| What the task requires |
Without the pictures, can you quote each line below exactly?

(Records from a dataset)
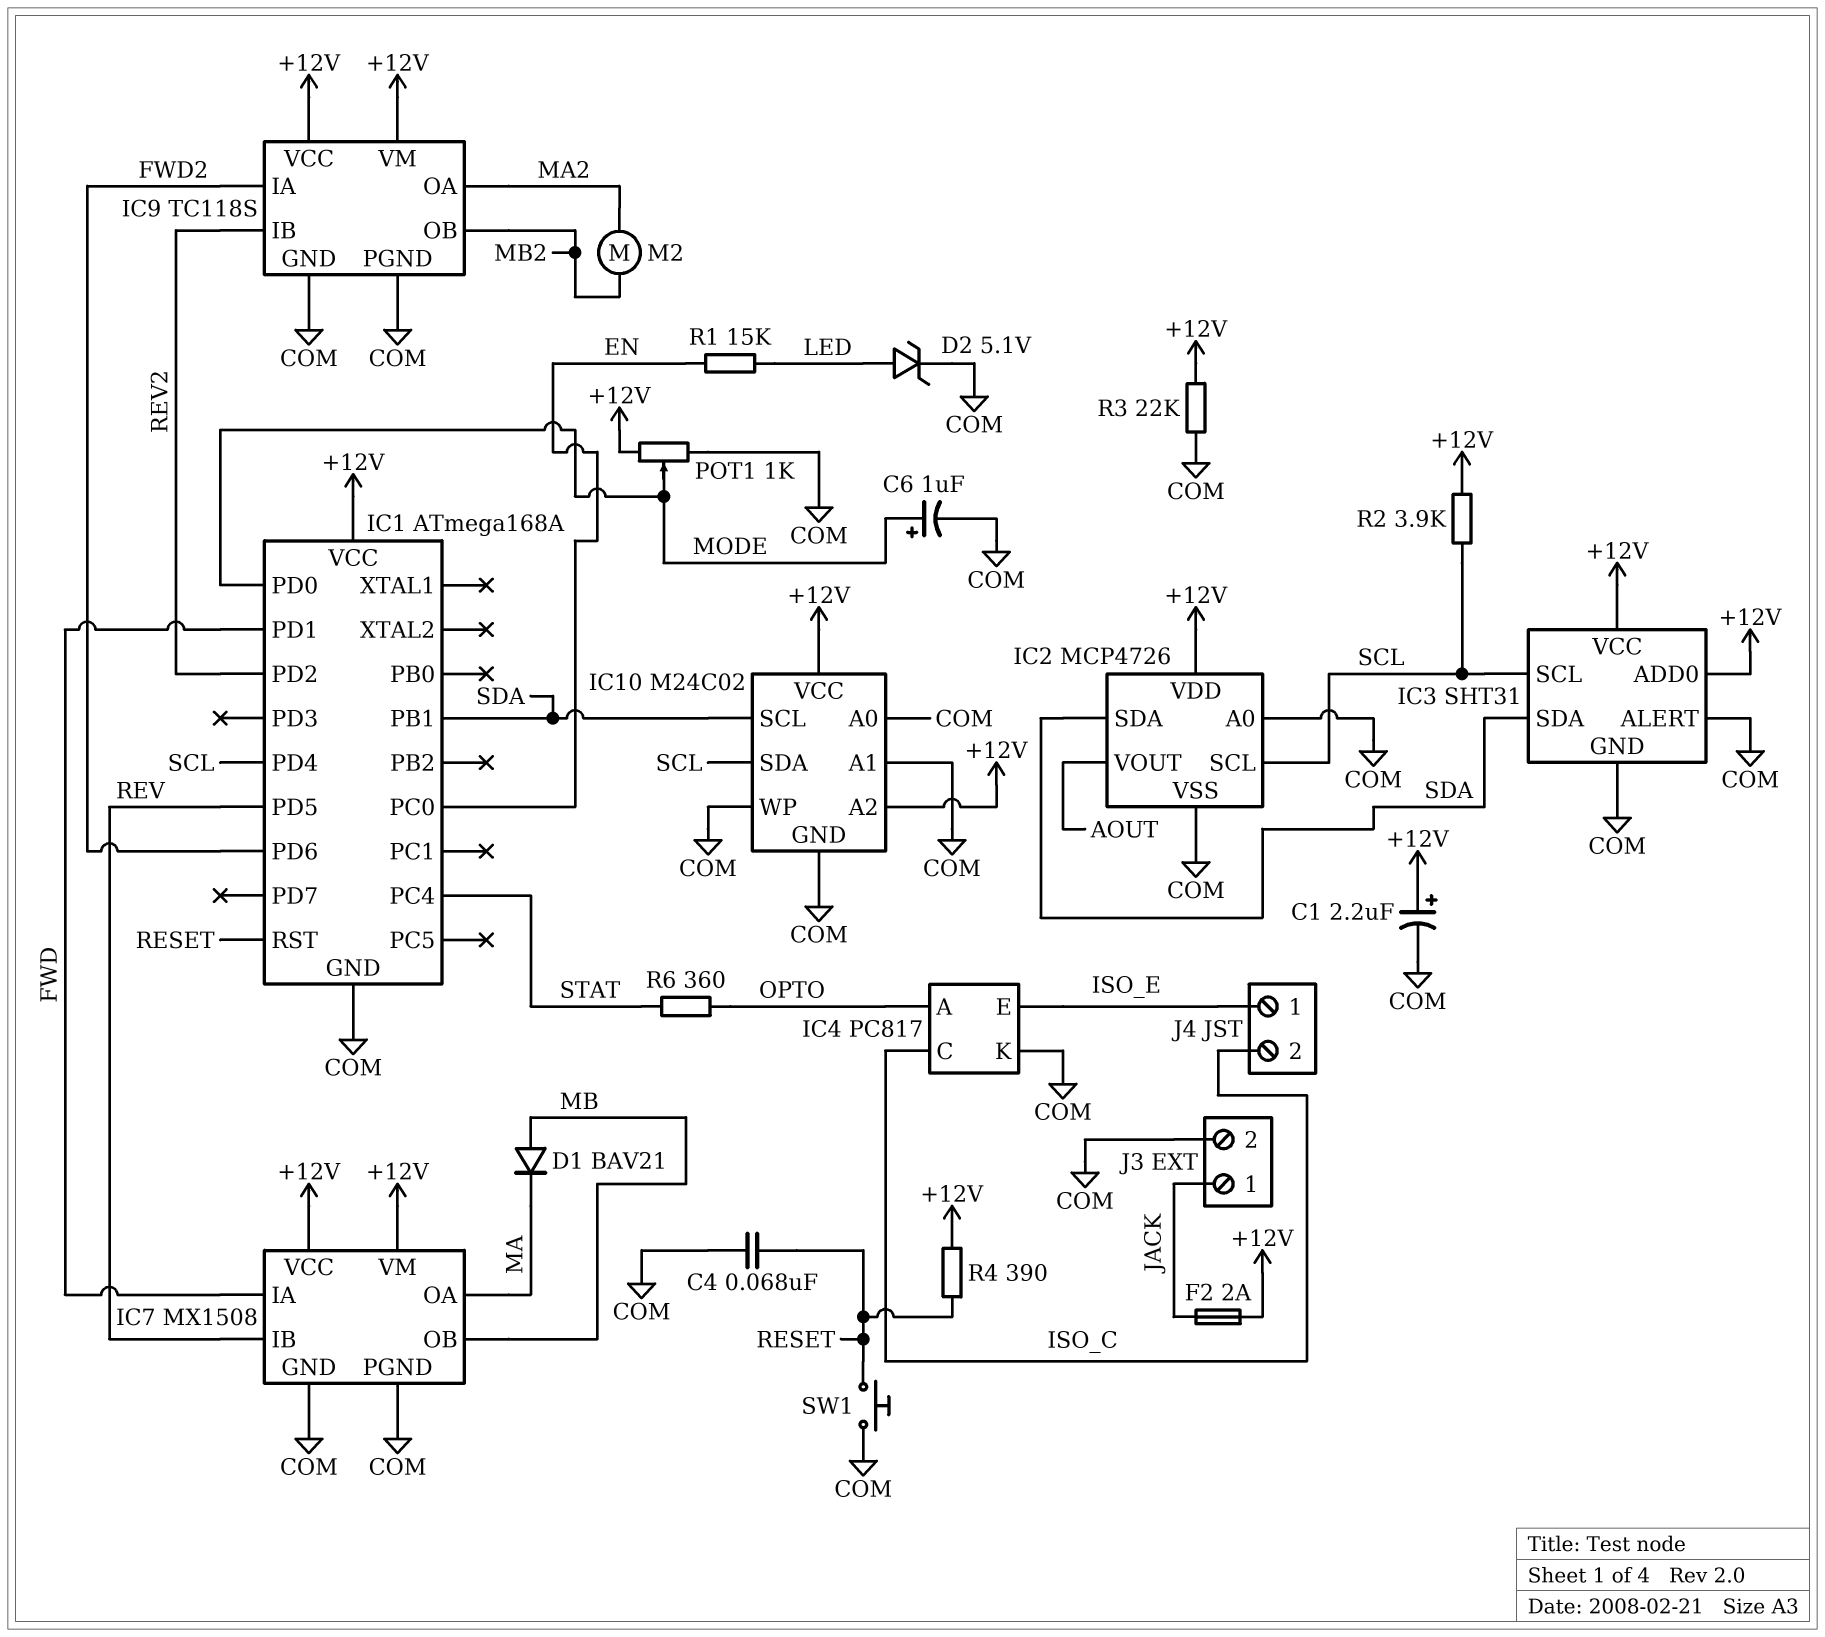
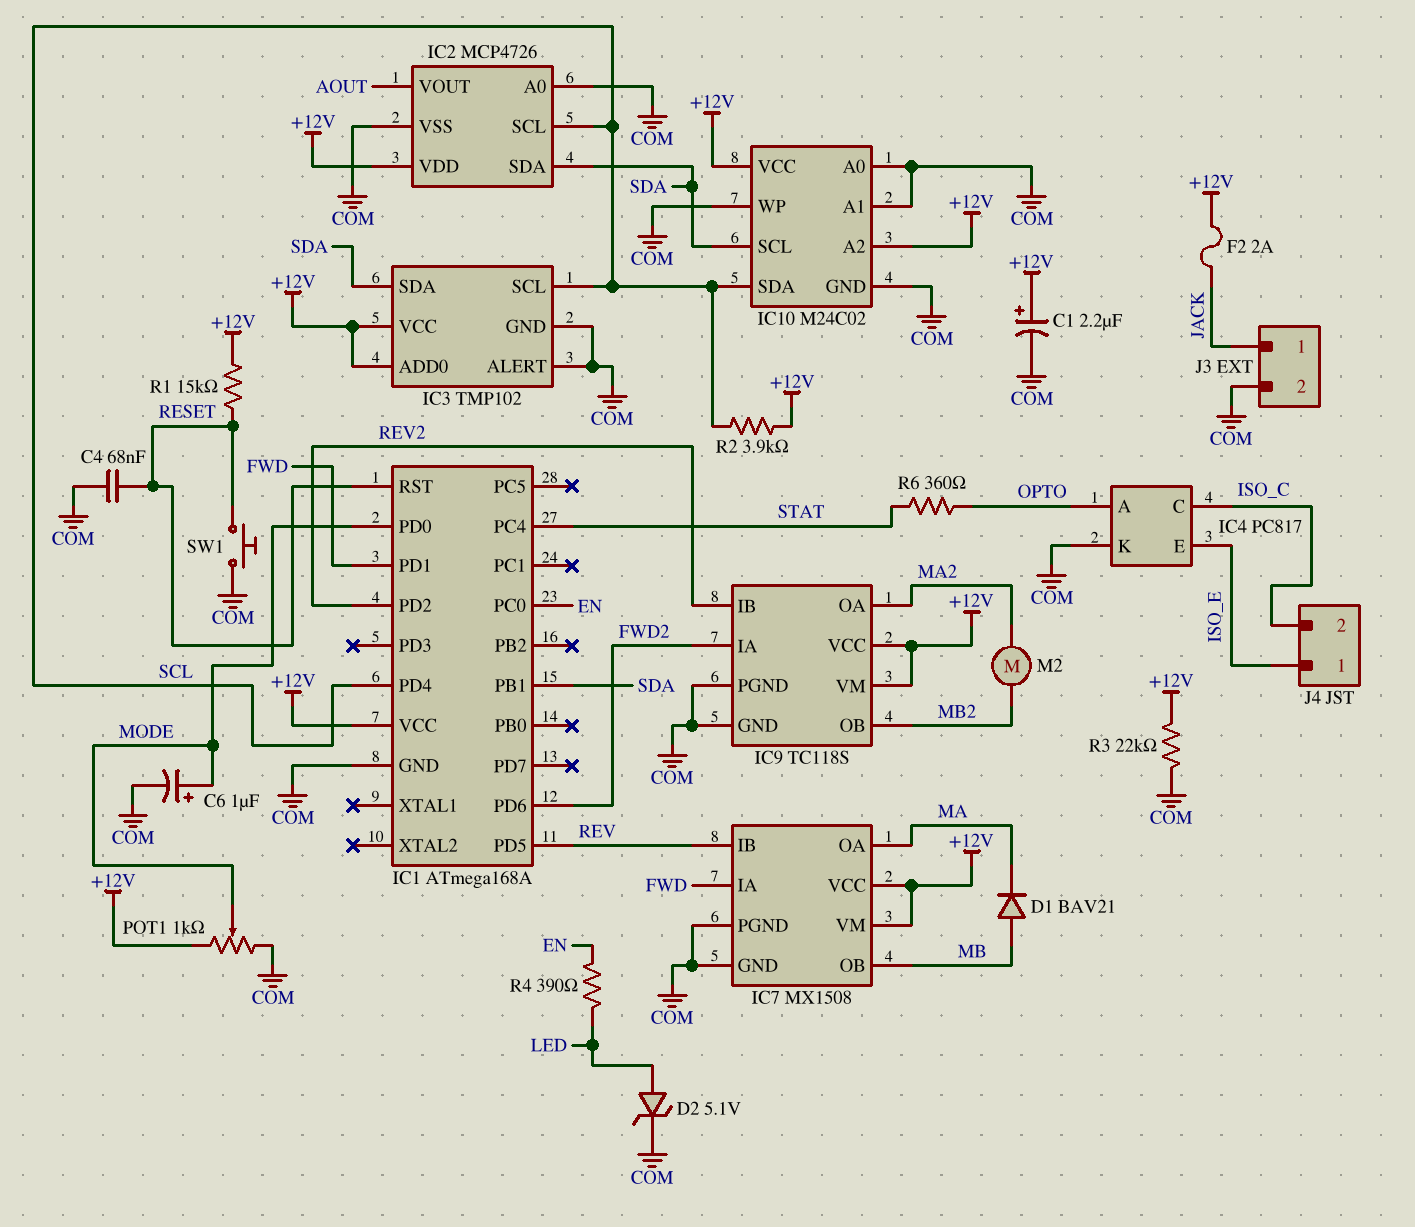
IC3: SHT31 -> TMP102
R1: 15k (EN, LED) -> 15k (+12V, RESET)
R4: 390 (+12V, RESET) -> 390 (EN, LED)

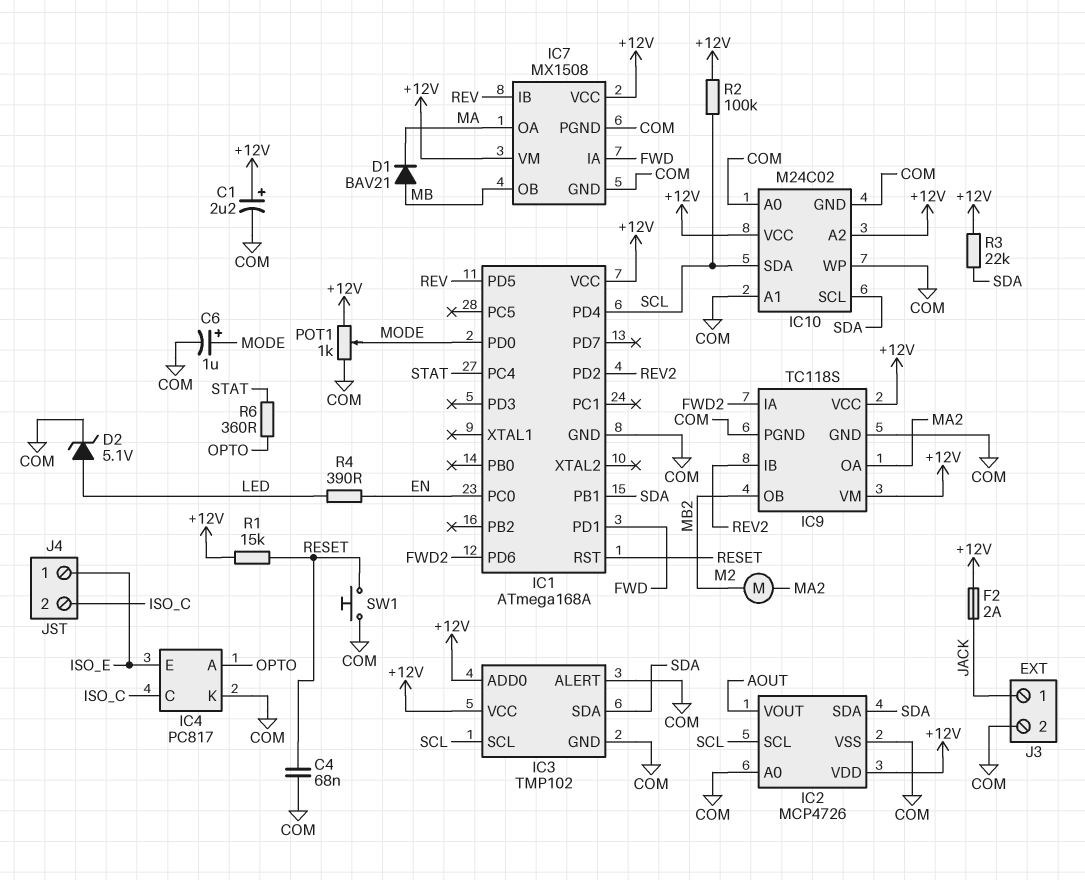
R2: 3.9k (+12V, SCL) -> 100k (+12V, SCL)
R3: 22k (+12V, COM) -> 22k (+12V, SDA)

| Final answer |
IC3: SHT31 -> TMP102
R1: 15k (EN, LED) -> 15k (+12V, RESET)
R4: 390 (+12V, RESET) -> 390 (EN, LED)

R2: 3.9k (+12V, SCL) -> 100k (+12V, SCL)
R3: 22k (+12V, COM) -> 22k (+12V, SDA)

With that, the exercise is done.